▸ Try it:
In the data below, set down exactly the lines from the one containing "(320, 100) = (218, 249): pink" up to and including the one containing "(362, 474) = (215, 377): pink". Leave the pictures out.
------ Data supplied
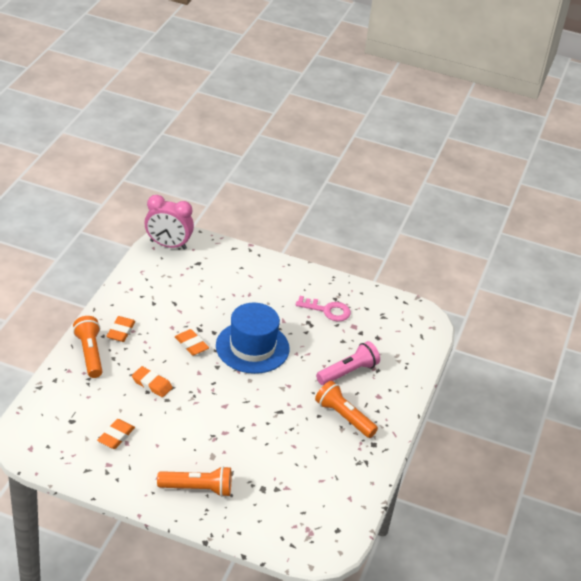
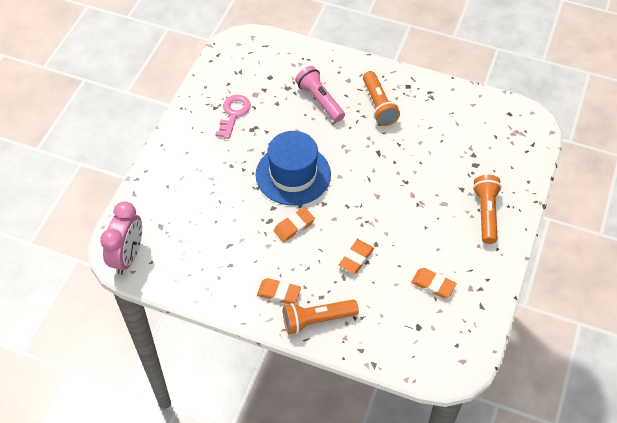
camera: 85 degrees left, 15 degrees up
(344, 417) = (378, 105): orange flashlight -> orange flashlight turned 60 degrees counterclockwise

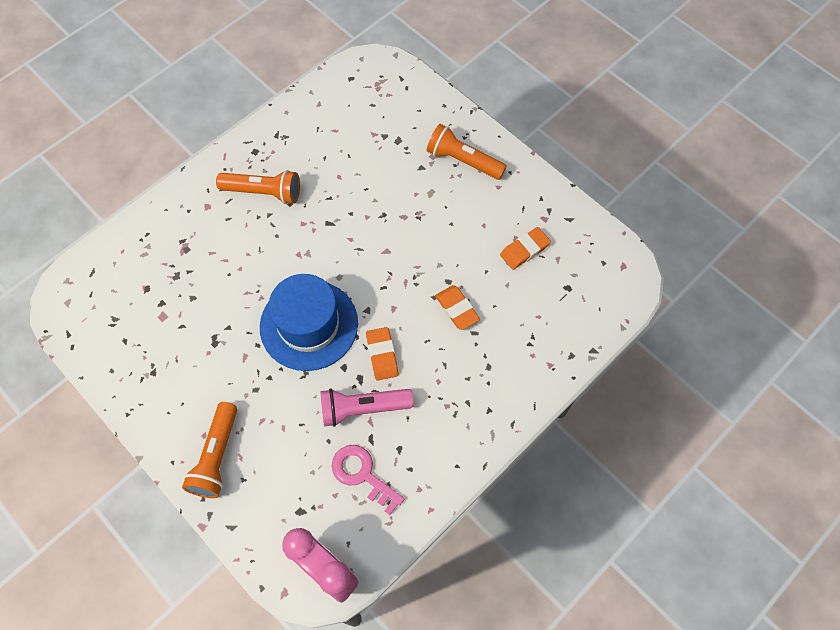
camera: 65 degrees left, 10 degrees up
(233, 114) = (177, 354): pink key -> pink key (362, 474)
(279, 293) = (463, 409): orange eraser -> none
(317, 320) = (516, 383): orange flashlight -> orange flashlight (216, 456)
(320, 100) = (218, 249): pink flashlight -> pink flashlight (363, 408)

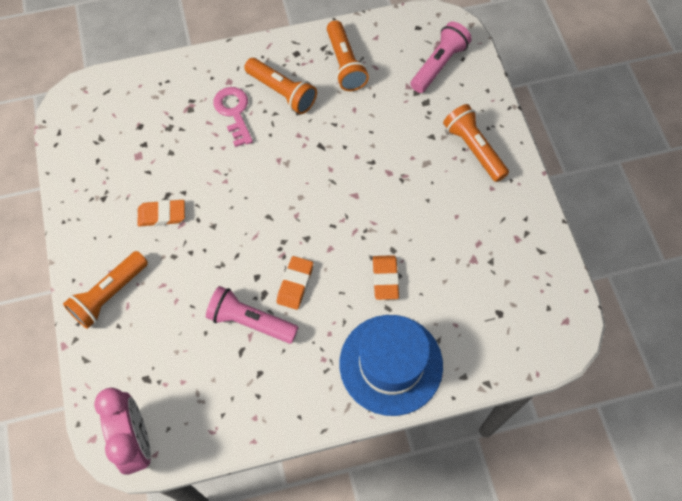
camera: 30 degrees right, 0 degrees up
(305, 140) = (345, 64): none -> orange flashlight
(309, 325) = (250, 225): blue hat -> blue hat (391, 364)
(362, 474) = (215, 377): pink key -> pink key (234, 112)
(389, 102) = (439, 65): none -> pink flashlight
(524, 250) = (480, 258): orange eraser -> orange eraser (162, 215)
------------
▸ Exercise output:
(320, 100) = (218, 249): pink flashlight -> pink flashlight (363, 408)

camera: 30 degrees right, 0 degrees up
(305, 140) = (345, 64): none -> orange flashlight
(309, 325) = (250, 225): blue hat -> blue hat (391, 364)
(362, 474) = (215, 377): pink key -> pink key (234, 112)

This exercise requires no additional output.